▸ Task directions
From the records below, please return each line that holds the word "camera".

▸ Working data

+--

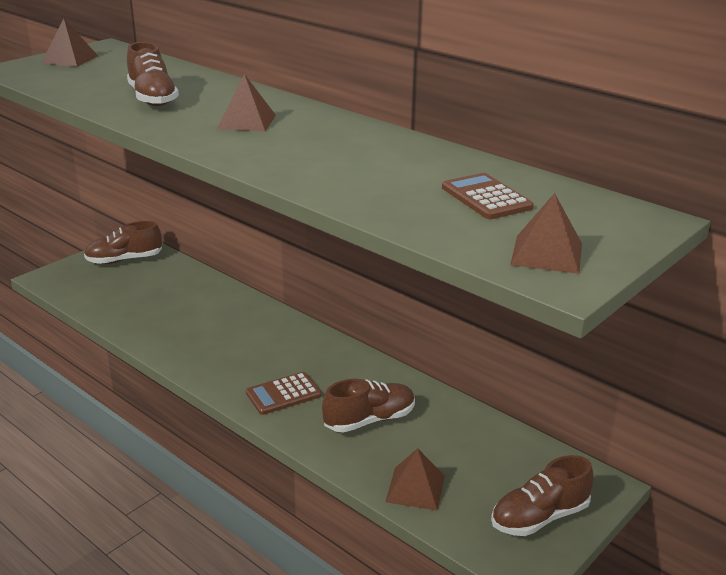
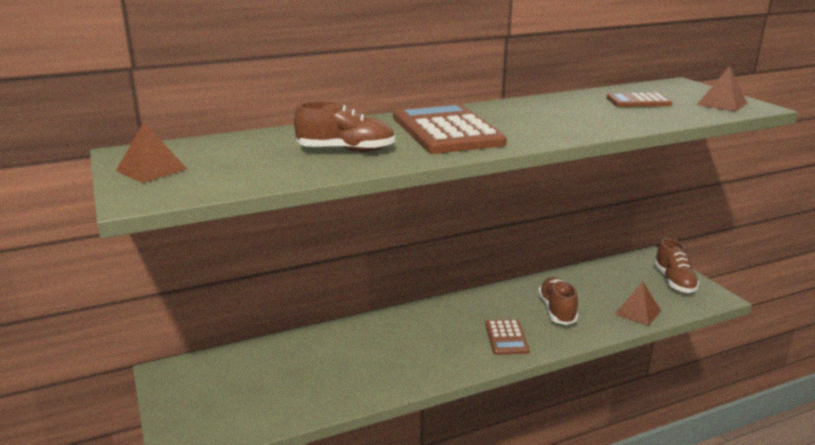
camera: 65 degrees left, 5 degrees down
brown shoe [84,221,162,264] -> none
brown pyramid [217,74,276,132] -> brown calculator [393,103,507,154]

+--

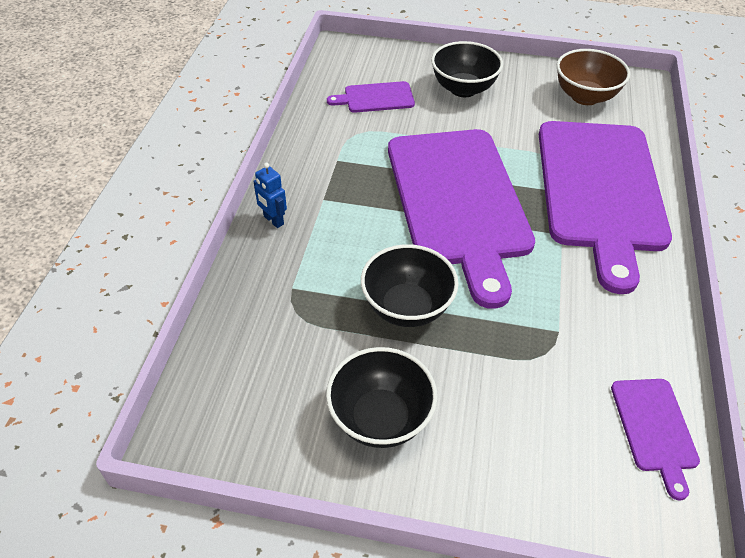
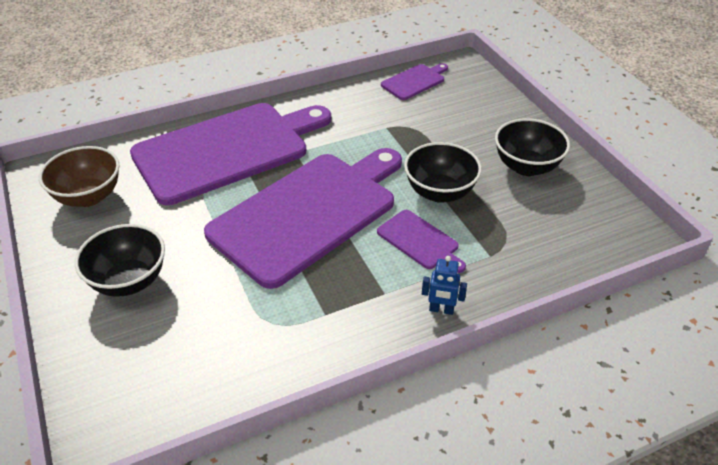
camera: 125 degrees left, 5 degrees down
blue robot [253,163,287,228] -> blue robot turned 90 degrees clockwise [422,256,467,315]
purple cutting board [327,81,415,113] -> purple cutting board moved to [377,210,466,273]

+--

▸ Task output
camera: 65 degrees left, 5 degrees down
camera: 125 degrees left, 5 degrees down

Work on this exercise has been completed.